====== RECORDS SUPPLIED ======

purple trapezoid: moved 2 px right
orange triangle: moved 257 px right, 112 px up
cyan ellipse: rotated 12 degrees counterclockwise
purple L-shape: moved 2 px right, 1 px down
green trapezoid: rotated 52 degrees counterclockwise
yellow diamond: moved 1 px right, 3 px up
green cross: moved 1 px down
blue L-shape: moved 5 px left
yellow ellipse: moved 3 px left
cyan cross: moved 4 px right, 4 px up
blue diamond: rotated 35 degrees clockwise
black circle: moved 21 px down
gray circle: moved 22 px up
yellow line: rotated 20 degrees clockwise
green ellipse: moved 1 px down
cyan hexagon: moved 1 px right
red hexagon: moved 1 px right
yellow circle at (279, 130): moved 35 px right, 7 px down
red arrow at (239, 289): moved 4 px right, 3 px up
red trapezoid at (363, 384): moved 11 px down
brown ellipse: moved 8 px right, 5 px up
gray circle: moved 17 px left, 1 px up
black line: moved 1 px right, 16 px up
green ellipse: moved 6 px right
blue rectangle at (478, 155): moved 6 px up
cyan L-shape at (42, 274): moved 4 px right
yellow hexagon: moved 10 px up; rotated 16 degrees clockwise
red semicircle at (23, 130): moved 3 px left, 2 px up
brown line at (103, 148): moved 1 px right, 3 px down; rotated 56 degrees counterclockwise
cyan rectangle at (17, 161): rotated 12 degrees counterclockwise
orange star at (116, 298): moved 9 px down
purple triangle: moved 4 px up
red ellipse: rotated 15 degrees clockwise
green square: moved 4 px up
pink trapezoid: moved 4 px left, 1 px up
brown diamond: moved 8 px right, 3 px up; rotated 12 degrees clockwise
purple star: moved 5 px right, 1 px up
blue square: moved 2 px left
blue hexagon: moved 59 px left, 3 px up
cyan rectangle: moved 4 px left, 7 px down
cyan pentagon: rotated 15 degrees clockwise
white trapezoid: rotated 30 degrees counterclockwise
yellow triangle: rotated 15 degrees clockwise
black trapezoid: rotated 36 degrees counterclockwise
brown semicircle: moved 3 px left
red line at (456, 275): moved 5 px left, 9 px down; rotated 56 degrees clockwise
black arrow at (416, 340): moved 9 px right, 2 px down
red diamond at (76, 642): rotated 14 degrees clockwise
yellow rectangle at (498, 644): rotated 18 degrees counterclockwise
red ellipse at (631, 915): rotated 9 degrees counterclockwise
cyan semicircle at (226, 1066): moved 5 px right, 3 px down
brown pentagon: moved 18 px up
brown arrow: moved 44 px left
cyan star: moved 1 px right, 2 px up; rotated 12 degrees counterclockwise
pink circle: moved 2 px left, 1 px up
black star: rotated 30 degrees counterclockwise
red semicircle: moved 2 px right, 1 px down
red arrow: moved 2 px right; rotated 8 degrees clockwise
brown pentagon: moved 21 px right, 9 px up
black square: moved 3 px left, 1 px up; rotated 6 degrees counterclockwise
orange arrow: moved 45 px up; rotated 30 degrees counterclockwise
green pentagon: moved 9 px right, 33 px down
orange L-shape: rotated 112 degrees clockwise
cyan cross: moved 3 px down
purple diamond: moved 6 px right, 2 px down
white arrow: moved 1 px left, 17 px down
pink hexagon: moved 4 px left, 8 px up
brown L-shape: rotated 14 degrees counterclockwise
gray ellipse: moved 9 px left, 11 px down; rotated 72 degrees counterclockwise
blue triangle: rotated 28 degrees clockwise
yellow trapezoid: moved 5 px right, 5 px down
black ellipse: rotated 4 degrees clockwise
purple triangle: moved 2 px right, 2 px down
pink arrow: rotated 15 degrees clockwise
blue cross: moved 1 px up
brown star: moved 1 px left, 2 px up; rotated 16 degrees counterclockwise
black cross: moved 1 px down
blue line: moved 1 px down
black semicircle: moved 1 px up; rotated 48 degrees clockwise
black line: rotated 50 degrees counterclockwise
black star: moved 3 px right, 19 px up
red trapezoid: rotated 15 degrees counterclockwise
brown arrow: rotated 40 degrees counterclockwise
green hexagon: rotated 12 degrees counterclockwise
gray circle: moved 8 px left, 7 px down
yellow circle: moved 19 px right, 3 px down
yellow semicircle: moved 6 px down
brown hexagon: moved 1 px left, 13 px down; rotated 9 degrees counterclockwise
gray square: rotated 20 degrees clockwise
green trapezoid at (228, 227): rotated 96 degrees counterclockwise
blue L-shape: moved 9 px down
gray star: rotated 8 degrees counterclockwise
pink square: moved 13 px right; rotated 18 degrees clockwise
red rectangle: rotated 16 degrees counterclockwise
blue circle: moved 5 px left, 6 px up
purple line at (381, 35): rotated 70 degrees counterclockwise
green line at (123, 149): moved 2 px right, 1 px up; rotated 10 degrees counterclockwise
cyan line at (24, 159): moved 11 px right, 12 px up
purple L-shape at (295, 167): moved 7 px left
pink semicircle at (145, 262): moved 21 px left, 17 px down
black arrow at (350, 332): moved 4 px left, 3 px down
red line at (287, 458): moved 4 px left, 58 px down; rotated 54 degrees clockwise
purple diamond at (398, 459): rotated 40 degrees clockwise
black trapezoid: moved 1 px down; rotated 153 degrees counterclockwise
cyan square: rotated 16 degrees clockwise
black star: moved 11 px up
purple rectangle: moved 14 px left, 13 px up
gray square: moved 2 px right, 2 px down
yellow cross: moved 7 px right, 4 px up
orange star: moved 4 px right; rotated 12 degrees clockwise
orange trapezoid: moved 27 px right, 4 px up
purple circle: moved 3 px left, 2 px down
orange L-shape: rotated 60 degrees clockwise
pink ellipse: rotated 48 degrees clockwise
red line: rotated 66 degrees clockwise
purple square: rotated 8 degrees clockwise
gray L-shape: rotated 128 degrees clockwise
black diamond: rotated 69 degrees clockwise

======

* **THE REQUEST**: Can you reproduce every one of the records above verbatim?

* **SOLUTION FOR THIS PROBLEM**:
purple trapezoid: moved 2 px right
orange triangle: moved 257 px right, 112 px up
cyan ellipse: rotated 12 degrees counterclockwise
purple L-shape: moved 2 px right, 1 px down
green trapezoid: rotated 52 degrees counterclockwise
yellow diamond: moved 1 px right, 3 px up
green cross: moved 1 px down
blue L-shape: moved 5 px left
yellow ellipse: moved 3 px left
cyan cross: moved 4 px right, 4 px up
blue diamond: rotated 35 degrees clockwise
black circle: moved 21 px down
gray circle: moved 22 px up
yellow line: rotated 20 degrees clockwise
green ellipse: moved 1 px down
cyan hexagon: moved 1 px right
red hexagon: moved 1 px right
yellow circle at (279, 130): moved 35 px right, 7 px down
red arrow at (239, 289): moved 4 px right, 3 px up
red trapezoid at (363, 384): moved 11 px down
brown ellipse: moved 8 px right, 5 px up
gray circle: moved 17 px left, 1 px up
black line: moved 1 px right, 16 px up
green ellipse: moved 6 px right
blue rectangle at (478, 155): moved 6 px up
cyan L-shape at (42, 274): moved 4 px right
yellow hexagon: moved 10 px up; rotated 16 degrees clockwise
red semicircle at (23, 130): moved 3 px left, 2 px up
brown line at (103, 148): moved 1 px right, 3 px down; rotated 56 degrees counterclockwise
cyan rectangle at (17, 161): rotated 12 degrees counterclockwise
orange star at (116, 298): moved 9 px down
purple triangle: moved 4 px up
red ellipse: rotated 15 degrees clockwise
green square: moved 4 px up
pink trapezoid: moved 4 px left, 1 px up
brown diamond: moved 8 px right, 3 px up; rotated 12 degrees clockwise
purple star: moved 5 px right, 1 px up
blue square: moved 2 px left
blue hexagon: moved 59 px left, 3 px up
cyan rectangle: moved 4 px left, 7 px down
cyan pentagon: rotated 15 degrees clockwise
white trapezoid: rotated 30 degrees counterclockwise
yellow triangle: rotated 15 degrees clockwise
black trapezoid: rotated 36 degrees counterclockwise
brown semicircle: moved 3 px left
red line at (456, 275): moved 5 px left, 9 px down; rotated 56 degrees clockwise
black arrow at (416, 340): moved 9 px right, 2 px down
red diamond at (76, 642): rotated 14 degrees clockwise
yellow rectangle at (498, 644): rotated 18 degrees counterclockwise
red ellipse at (631, 915): rotated 9 degrees counterclockwise
cyan semicircle at (226, 1066): moved 5 px right, 3 px down
brown pentagon: moved 18 px up
brown arrow: moved 44 px left
cyan star: moved 1 px right, 2 px up; rotated 12 degrees counterclockwise
pink circle: moved 2 px left, 1 px up
black star: rotated 30 degrees counterclockwise
red semicircle: moved 2 px right, 1 px down
red arrow: moved 2 px right; rotated 8 degrees clockwise
brown pentagon: moved 21 px right, 9 px up
black square: moved 3 px left, 1 px up; rotated 6 degrees counterclockwise
orange arrow: moved 45 px up; rotated 30 degrees counterclockwise
green pentagon: moved 9 px right, 33 px down
orange L-shape: rotated 112 degrees clockwise
cyan cross: moved 3 px down
purple diamond: moved 6 px right, 2 px down
white arrow: moved 1 px left, 17 px down
pink hexagon: moved 4 px left, 8 px up
brown L-shape: rotated 14 degrees counterclockwise
gray ellipse: moved 9 px left, 11 px down; rotated 72 degrees counterclockwise
blue triangle: rotated 28 degrees clockwise
yellow trapezoid: moved 5 px right, 5 px down
black ellipse: rotated 4 degrees clockwise
purple triangle: moved 2 px right, 2 px down
pink arrow: rotated 15 degrees clockwise
blue cross: moved 1 px up
brown star: moved 1 px left, 2 px up; rotated 16 degrees counterclockwise
black cross: moved 1 px down
blue line: moved 1 px down
black semicircle: moved 1 px up; rotated 48 degrees clockwise
black line: rotated 50 degrees counterclockwise
black star: moved 3 px right, 19 px up
red trapezoid: rotated 15 degrees counterclockwise
brown arrow: rotated 40 degrees counterclockwise
green hexagon: rotated 12 degrees counterclockwise
gray circle: moved 8 px left, 7 px down
yellow circle: moved 19 px right, 3 px down
yellow semicircle: moved 6 px down
brown hexagon: moved 1 px left, 13 px down; rotated 9 degrees counterclockwise
gray square: rotated 20 degrees clockwise
green trapezoid at (228, 227): rotated 96 degrees counterclockwise
blue L-shape: moved 9 px down
gray star: rotated 8 degrees counterclockwise
pink square: moved 13 px right; rotated 18 degrees clockwise
red rectangle: rotated 16 degrees counterclockwise
blue circle: moved 5 px left, 6 px up
purple line at (381, 35): rotated 70 degrees counterclockwise
green line at (123, 149): moved 2 px right, 1 px up; rotated 10 degrees counterclockwise
cyan line at (24, 159): moved 11 px right, 12 px up
purple L-shape at (295, 167): moved 7 px left
pink semicircle at (145, 262): moved 21 px left, 17 px down
black arrow at (350, 332): moved 4 px left, 3 px down
red line at (287, 458): moved 4 px left, 58 px down; rotated 54 degrees clockwise
purple diamond at (398, 459): rotated 40 degrees clockwise
black trapezoid: moved 1 px down; rotated 153 degrees counterclockwise
cyan square: rotated 16 degrees clockwise
black star: moved 11 px up
purple rectangle: moved 14 px left, 13 px up
gray square: moved 2 px right, 2 px down
yellow cross: moved 7 px right, 4 px up
orange star: moved 4 px right; rotated 12 degrees clockwise
orange trapezoid: moved 27 px right, 4 px up
purple circle: moved 3 px left, 2 px down
orange L-shape: rotated 60 degrees clockwise
pink ellipse: rotated 48 degrees clockwise
red line: rotated 66 degrees clockwise
purple square: rotated 8 degrees clockwise
gray L-shape: rotated 128 degrees clockwise
black diamond: rotated 69 degrees clockwise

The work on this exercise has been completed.